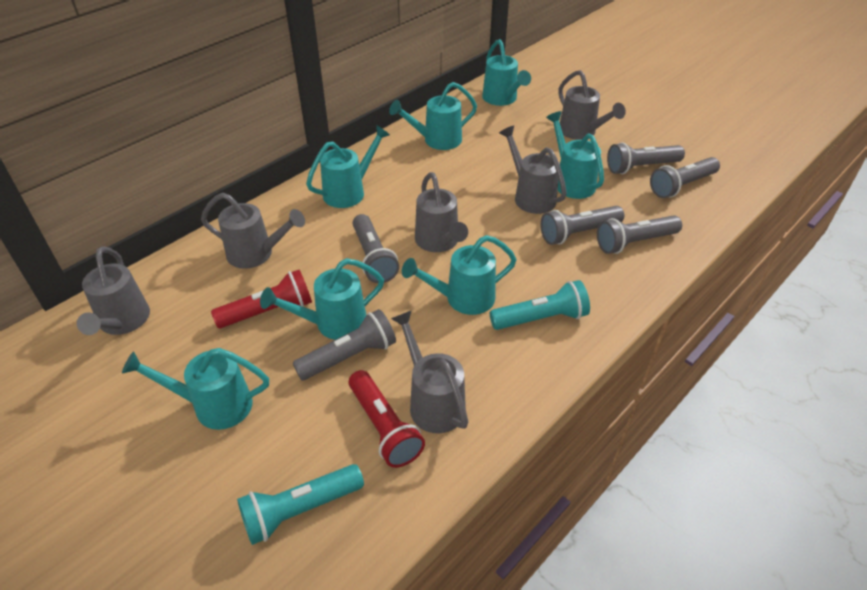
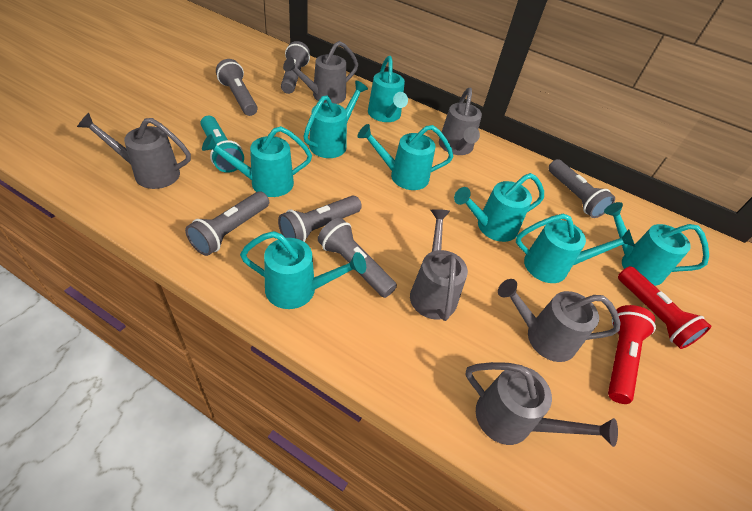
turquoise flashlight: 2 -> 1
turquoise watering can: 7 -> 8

* * *

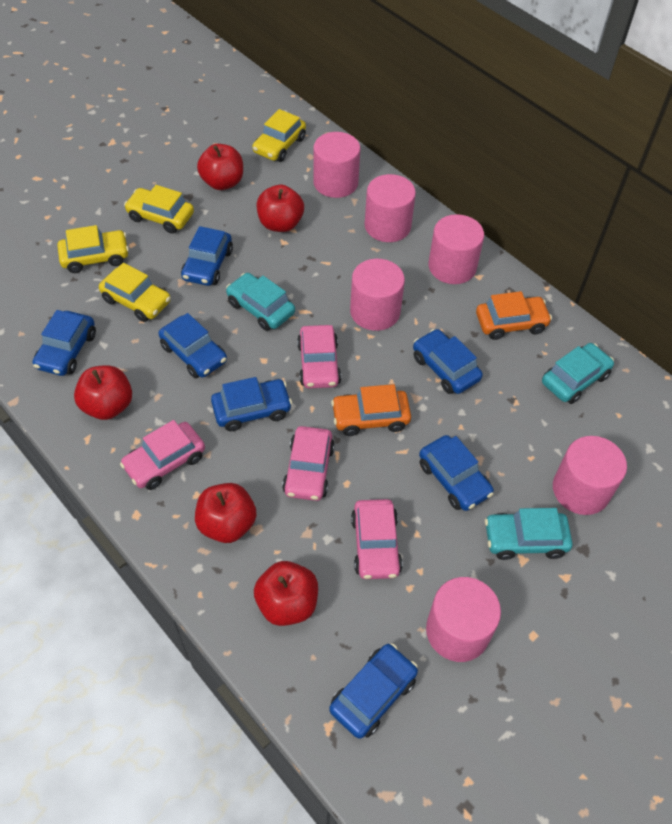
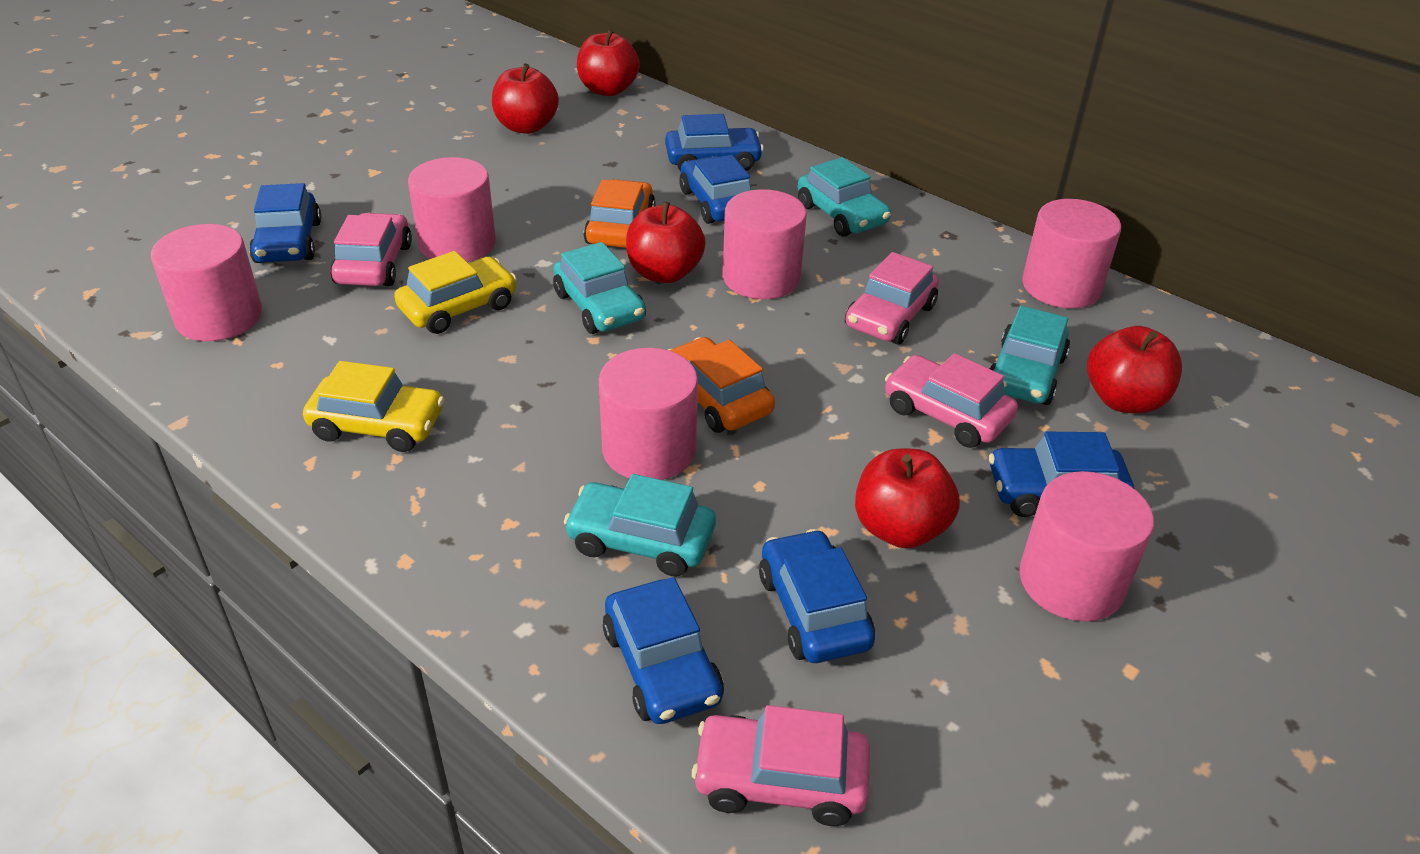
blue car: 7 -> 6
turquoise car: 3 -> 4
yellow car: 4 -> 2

---

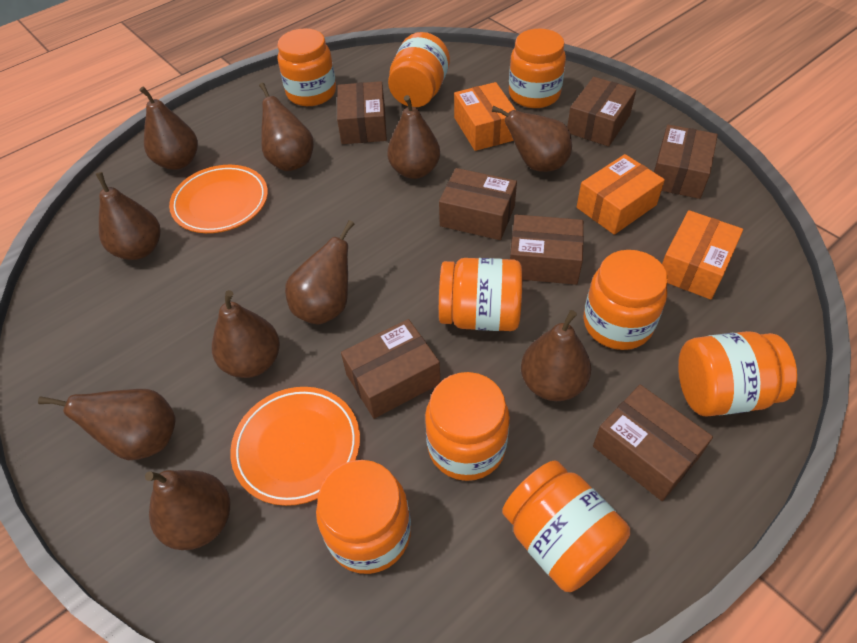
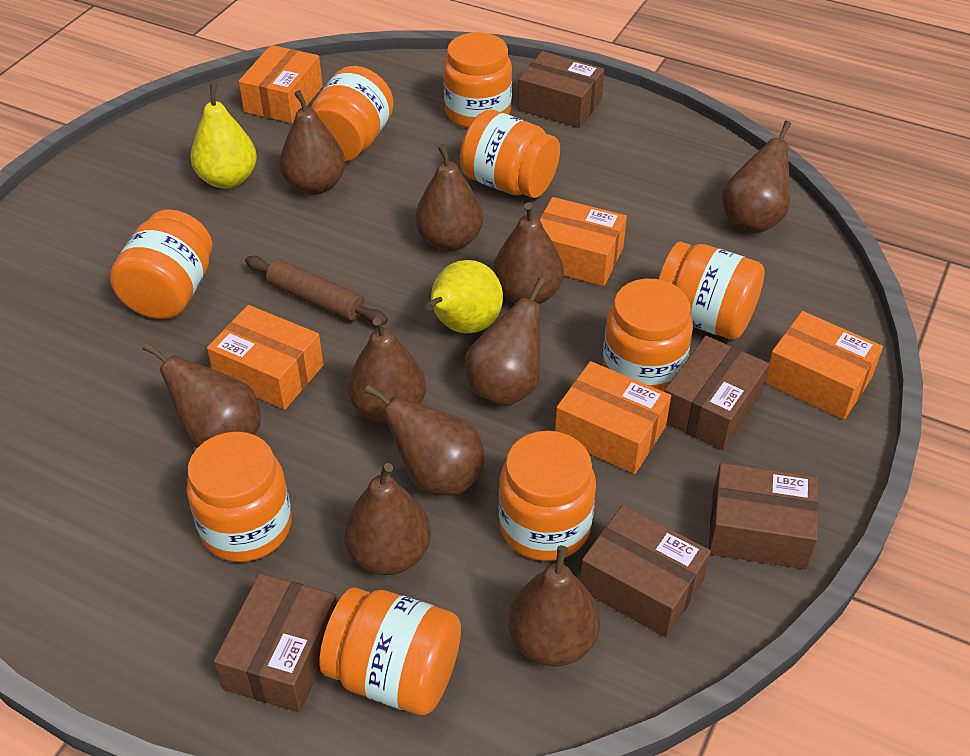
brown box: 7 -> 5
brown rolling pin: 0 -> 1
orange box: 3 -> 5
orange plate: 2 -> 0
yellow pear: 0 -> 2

Your task — The expected answer is each line of the records above that includes the string "turquoise".

Response for this exercise —
turquoise flashlight: 2 -> 1
turquoise watering can: 7 -> 8
turquoise car: 3 -> 4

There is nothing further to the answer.